[Recorded data]
Start of Block

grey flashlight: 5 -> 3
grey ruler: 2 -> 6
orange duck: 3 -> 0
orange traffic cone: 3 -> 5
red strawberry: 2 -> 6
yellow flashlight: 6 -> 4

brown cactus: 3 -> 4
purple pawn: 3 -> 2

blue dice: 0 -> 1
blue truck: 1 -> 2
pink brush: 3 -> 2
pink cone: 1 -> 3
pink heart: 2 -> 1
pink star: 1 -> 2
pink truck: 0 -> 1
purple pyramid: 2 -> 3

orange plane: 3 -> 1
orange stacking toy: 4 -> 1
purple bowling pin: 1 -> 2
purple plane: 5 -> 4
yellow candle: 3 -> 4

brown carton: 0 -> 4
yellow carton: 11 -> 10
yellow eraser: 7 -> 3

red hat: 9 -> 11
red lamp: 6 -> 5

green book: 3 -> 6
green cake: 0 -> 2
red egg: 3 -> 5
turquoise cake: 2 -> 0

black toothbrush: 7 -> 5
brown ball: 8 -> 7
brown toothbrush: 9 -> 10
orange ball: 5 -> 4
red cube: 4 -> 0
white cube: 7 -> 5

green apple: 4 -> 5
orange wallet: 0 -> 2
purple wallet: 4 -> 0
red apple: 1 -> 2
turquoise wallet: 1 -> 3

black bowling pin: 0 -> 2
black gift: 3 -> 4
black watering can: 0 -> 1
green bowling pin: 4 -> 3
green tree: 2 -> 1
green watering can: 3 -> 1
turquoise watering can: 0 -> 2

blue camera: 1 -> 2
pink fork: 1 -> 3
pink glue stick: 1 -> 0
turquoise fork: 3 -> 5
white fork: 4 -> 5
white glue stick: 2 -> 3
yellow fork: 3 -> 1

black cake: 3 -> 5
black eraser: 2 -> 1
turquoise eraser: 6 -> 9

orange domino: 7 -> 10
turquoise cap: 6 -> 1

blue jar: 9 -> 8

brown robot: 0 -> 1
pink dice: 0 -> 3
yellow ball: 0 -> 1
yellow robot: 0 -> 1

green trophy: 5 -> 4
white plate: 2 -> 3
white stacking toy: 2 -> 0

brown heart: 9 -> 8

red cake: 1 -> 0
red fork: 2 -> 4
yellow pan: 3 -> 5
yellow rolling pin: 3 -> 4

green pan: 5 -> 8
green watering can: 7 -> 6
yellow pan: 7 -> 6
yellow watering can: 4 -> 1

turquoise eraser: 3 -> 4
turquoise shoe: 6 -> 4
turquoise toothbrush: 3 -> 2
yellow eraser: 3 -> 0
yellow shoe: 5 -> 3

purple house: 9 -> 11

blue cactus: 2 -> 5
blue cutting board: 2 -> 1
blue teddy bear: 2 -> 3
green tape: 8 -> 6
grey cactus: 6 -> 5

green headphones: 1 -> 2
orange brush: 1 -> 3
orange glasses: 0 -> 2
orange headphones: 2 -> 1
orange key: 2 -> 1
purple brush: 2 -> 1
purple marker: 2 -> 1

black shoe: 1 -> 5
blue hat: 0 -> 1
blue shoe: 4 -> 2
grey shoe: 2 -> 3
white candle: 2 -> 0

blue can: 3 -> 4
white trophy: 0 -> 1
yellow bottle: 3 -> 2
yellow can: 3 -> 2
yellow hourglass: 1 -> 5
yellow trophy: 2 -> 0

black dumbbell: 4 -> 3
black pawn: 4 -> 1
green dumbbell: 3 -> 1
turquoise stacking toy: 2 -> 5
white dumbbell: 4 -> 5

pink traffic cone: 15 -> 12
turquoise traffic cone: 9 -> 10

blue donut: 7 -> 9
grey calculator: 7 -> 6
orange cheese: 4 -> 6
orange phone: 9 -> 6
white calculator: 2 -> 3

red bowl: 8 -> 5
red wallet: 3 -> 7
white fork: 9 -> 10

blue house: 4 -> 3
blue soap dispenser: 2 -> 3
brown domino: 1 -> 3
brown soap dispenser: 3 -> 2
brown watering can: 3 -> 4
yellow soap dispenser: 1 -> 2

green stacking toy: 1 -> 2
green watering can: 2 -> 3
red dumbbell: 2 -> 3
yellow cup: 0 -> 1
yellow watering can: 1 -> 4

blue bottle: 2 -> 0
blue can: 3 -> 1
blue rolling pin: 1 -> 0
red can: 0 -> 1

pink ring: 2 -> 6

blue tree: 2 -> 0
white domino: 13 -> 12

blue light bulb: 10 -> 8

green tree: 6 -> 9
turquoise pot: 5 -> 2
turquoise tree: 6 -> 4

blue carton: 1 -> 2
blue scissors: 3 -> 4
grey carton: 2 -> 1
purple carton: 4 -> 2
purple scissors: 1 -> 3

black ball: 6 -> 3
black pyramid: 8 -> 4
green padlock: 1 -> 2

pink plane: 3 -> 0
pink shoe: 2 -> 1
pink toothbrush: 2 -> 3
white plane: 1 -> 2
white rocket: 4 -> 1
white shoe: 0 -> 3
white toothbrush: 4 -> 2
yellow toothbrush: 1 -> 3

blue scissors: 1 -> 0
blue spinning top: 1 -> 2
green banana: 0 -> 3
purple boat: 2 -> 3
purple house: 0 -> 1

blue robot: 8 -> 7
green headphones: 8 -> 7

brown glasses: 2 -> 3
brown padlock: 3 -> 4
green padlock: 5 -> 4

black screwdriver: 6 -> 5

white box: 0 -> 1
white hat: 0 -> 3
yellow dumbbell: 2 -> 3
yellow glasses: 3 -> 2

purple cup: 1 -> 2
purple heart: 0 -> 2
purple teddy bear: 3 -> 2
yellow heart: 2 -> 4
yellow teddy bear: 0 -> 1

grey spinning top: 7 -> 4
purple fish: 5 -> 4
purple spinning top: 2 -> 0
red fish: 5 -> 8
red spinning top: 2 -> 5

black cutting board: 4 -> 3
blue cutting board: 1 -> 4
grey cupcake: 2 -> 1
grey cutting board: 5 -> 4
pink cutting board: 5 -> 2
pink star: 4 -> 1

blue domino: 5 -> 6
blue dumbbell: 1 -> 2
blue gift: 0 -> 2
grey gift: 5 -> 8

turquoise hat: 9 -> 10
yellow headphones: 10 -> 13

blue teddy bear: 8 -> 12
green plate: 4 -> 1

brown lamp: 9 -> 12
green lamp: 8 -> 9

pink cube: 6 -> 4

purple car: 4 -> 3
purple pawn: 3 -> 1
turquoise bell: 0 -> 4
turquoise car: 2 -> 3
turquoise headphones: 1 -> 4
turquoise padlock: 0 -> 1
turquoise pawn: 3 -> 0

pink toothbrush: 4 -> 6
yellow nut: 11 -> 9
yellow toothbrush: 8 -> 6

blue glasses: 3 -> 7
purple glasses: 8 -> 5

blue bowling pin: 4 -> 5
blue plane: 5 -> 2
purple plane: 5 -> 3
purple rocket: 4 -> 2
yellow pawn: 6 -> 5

End of Block

◆ **TASK PROMPT**: Take the entries above and copy them exactly from the first line through the line with "orange domino: 7 -> 10"; leave out every line after it.

◆ **TASK ANSWER**:
grey flashlight: 5 -> 3
grey ruler: 2 -> 6
orange duck: 3 -> 0
orange traffic cone: 3 -> 5
red strawberry: 2 -> 6
yellow flashlight: 6 -> 4

brown cactus: 3 -> 4
purple pawn: 3 -> 2

blue dice: 0 -> 1
blue truck: 1 -> 2
pink brush: 3 -> 2
pink cone: 1 -> 3
pink heart: 2 -> 1
pink star: 1 -> 2
pink truck: 0 -> 1
purple pyramid: 2 -> 3

orange plane: 3 -> 1
orange stacking toy: 4 -> 1
purple bowling pin: 1 -> 2
purple plane: 5 -> 4
yellow candle: 3 -> 4

brown carton: 0 -> 4
yellow carton: 11 -> 10
yellow eraser: 7 -> 3

red hat: 9 -> 11
red lamp: 6 -> 5

green book: 3 -> 6
green cake: 0 -> 2
red egg: 3 -> 5
turquoise cake: 2 -> 0

black toothbrush: 7 -> 5
brown ball: 8 -> 7
brown toothbrush: 9 -> 10
orange ball: 5 -> 4
red cube: 4 -> 0
white cube: 7 -> 5

green apple: 4 -> 5
orange wallet: 0 -> 2
purple wallet: 4 -> 0
red apple: 1 -> 2
turquoise wallet: 1 -> 3

black bowling pin: 0 -> 2
black gift: 3 -> 4
black watering can: 0 -> 1
green bowling pin: 4 -> 3
green tree: 2 -> 1
green watering can: 3 -> 1
turquoise watering can: 0 -> 2

blue camera: 1 -> 2
pink fork: 1 -> 3
pink glue stick: 1 -> 0
turquoise fork: 3 -> 5
white fork: 4 -> 5
white glue stick: 2 -> 3
yellow fork: 3 -> 1

black cake: 3 -> 5
black eraser: 2 -> 1
turquoise eraser: 6 -> 9

orange domino: 7 -> 10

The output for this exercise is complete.